## Exercise objective
Take the listing below and write it out again exactly, skipping any picture that it holds.

● ● ● ●

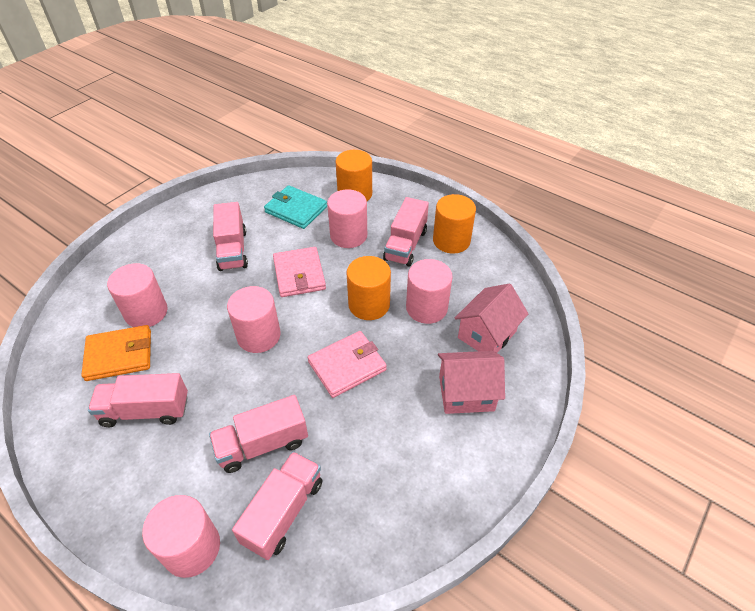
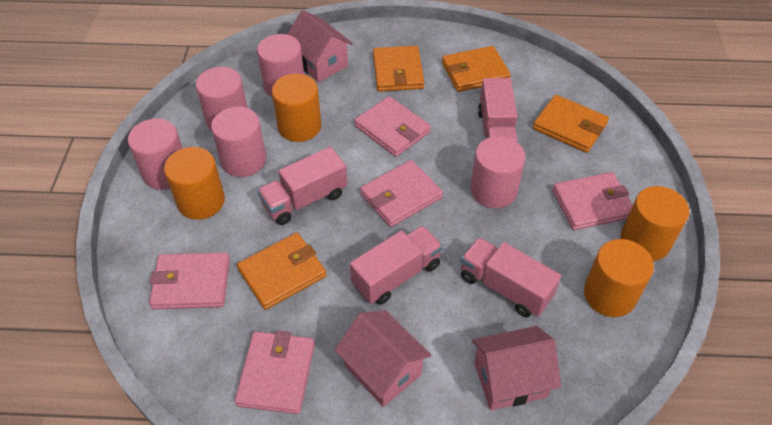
orange cylinder: 3 -> 4
orange wallet: 1 -> 4
pink house: 2 -> 3
pink truck: 5 -> 4
pink wallet: 2 -> 5
turquoise wallet: 1 -> 0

● ● ● ●

## Output for this task
orange cylinder: 3 -> 4
orange wallet: 1 -> 4
pink house: 2 -> 3
pink truck: 5 -> 4
pink wallet: 2 -> 5
turquoise wallet: 1 -> 0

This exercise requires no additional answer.